* Problem requirements
Leaving out the images, repeat all the lines below exactly.
───── Data for this task ─────
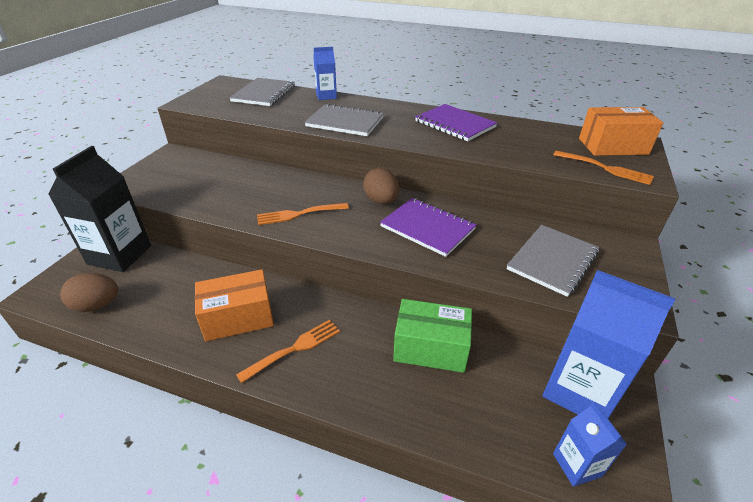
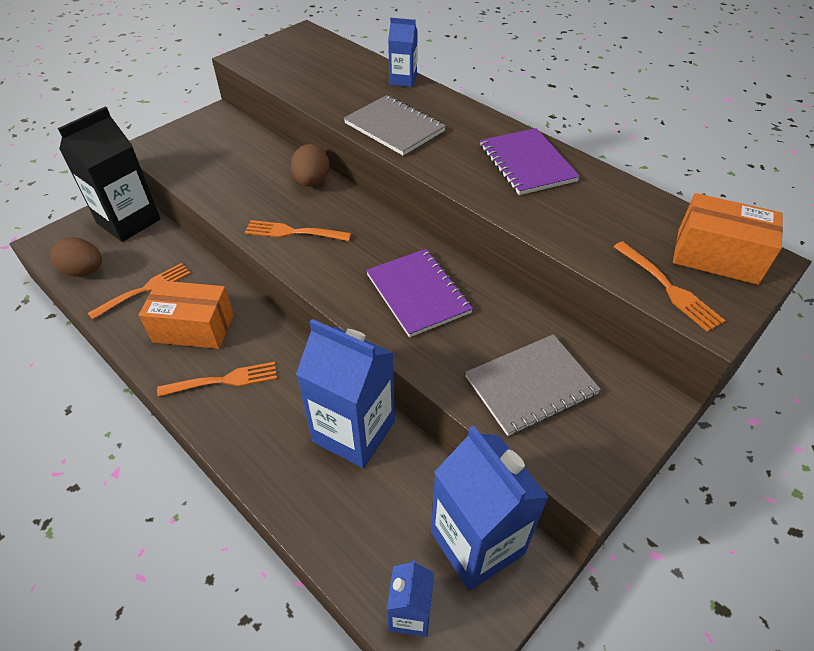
camera: 25 degrees right, 10 degrees up
grey notebook [229,78,295,106] -> none
brown egg [363,168,399,204] -> brown egg moved to [291,144,330,187]
green box [393,299,472,373] -> blue carton [296,319,395,468]
none -> orange fork [88,263,191,320]

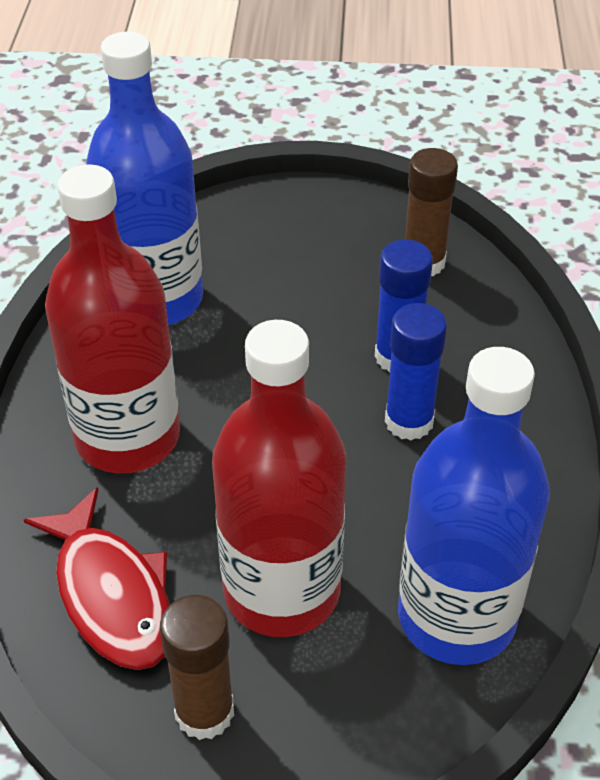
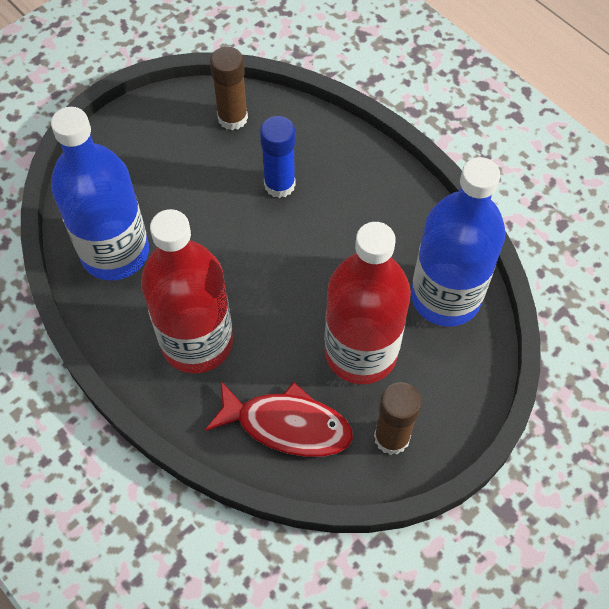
camera: 45 degrees left, 15 degrees up
blue glue stick [385,303,447,440] -> none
─────
* Response
camera: 25 degrees right, 10 degrees up
grey notebook [229,78,295,106] -> none
brown egg [363,168,399,204] -> brown egg moved to [291,144,330,187]
green box [393,299,472,373] -> blue carton [296,319,395,468]
none -> orange fork [88,263,191,320]

camera: 45 degrees left, 15 degrees up
blue glue stick [385,303,447,440] -> none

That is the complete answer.